Activity: Only one part of the listing is needed: the lines from the one with "toy robot (purple)" through the last line, copied exactly and free of pictures.

· · · · ·

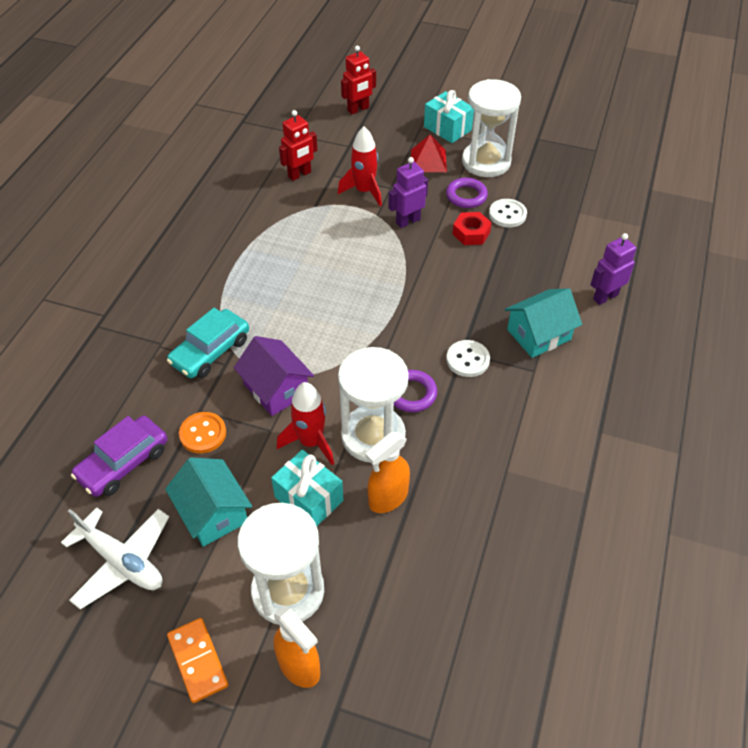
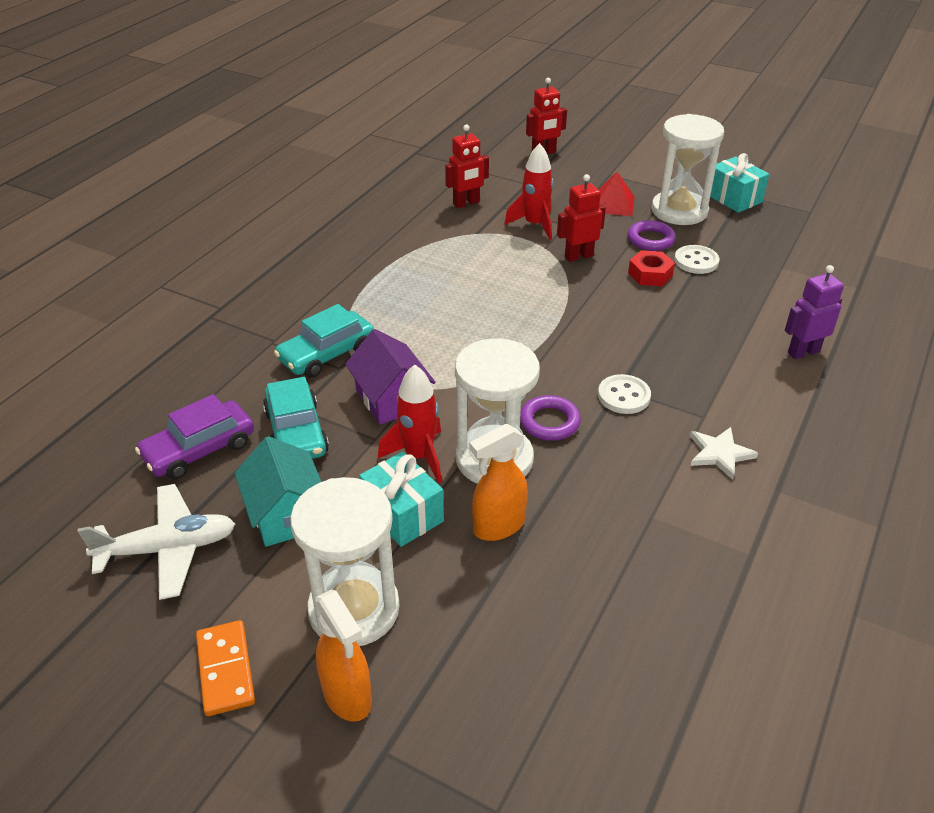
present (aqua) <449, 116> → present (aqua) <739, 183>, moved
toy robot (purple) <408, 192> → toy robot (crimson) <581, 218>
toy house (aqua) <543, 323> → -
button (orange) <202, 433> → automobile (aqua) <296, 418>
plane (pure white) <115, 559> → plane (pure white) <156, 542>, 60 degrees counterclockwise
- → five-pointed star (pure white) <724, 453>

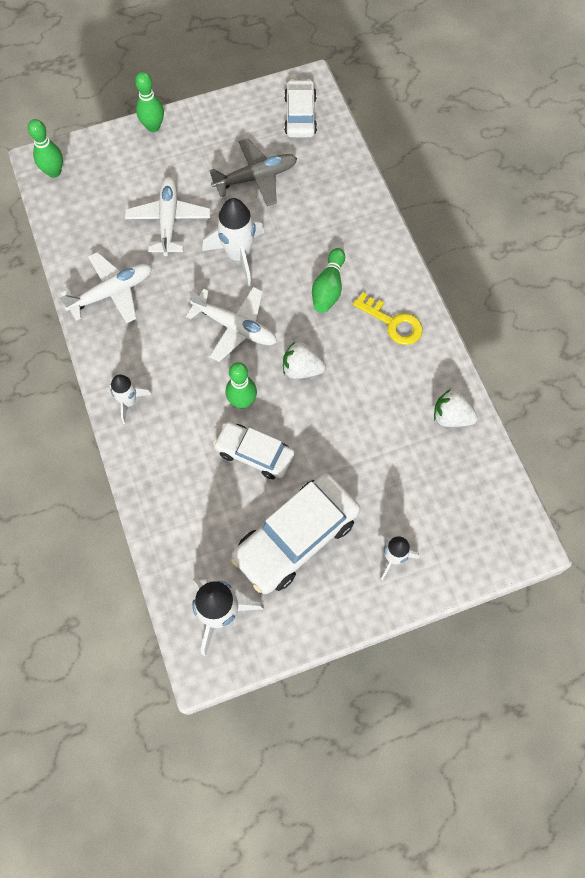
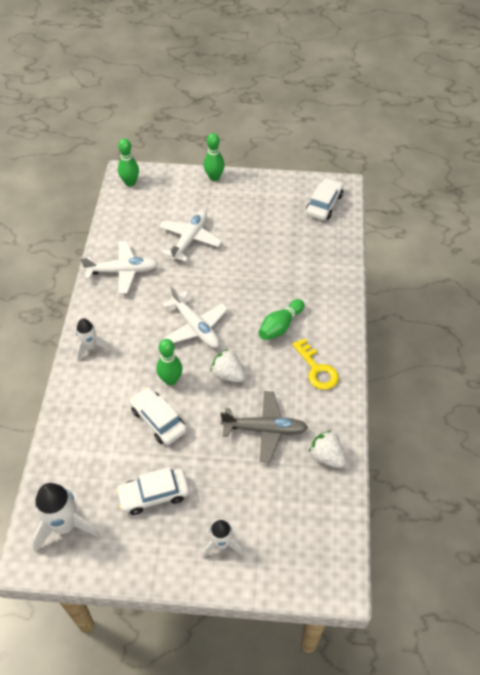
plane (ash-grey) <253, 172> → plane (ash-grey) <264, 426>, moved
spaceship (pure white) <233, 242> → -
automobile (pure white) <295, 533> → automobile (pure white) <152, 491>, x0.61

· · · · ·

Response area:
toy robot (purple) <408, 192> → toy robot (crimson) <581, 218>
toy house (aqua) <543, 323> → -
button (orange) <202, 433> → automobile (aqua) <296, 418>
plane (pure white) <115, 559> → plane (pure white) <156, 542>, 60 degrees counterclockwise
- → five-pointed star (pure white) <724, 453>

plane (ash-grey) <253, 172> → plane (ash-grey) <264, 426>, moved
spaceship (pure white) <233, 242> → -
automobile (pure white) <295, 533> → automobile (pure white) <152, 491>, x0.61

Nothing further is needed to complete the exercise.